=== Data for review ===

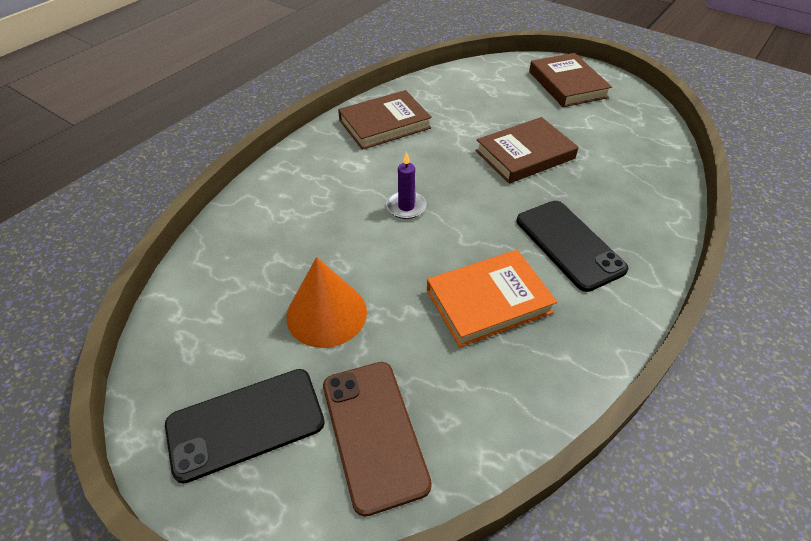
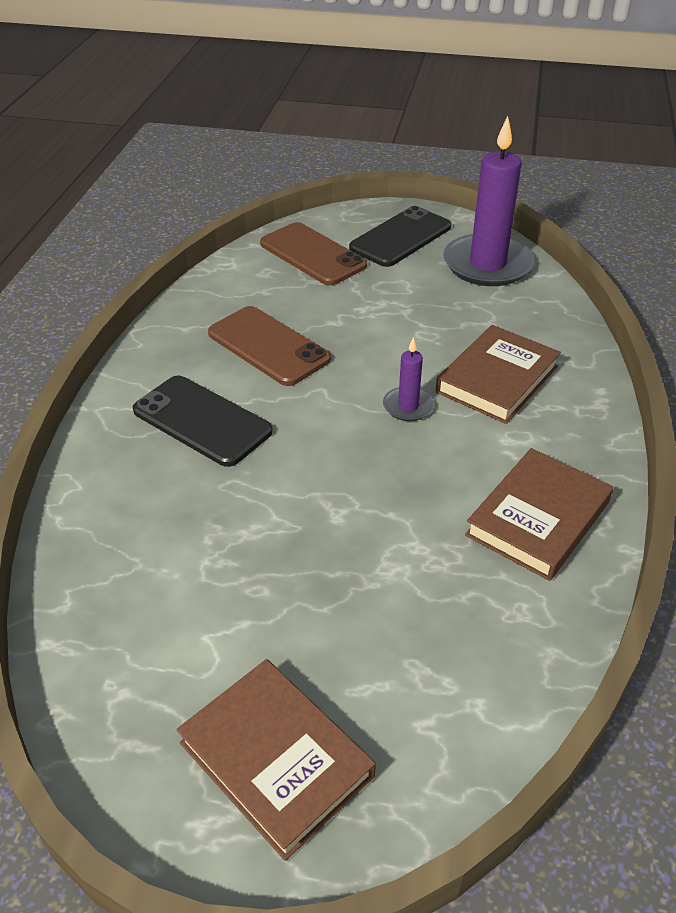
camera: 155 degrees right, 5 degrees down
(201, 332) = (487, 265): none -> purple candle
(326, 313) = (404, 300): orange cone -> none
(488, 301) = (268, 346): orange book -> brown phone
(525, 154) = (298, 533): brown book -> brown book (497, 379)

===

Work item → From the first line to the last, output the records exactly without pictures.

Solution to this exercise →
camera: 155 degrees right, 5 degrees down
(201, 332) = (487, 265): none -> purple candle
(326, 313) = (404, 300): orange cone -> none
(488, 301) = (268, 346): orange book -> brown phone
(525, 154) = (298, 533): brown book -> brown book (497, 379)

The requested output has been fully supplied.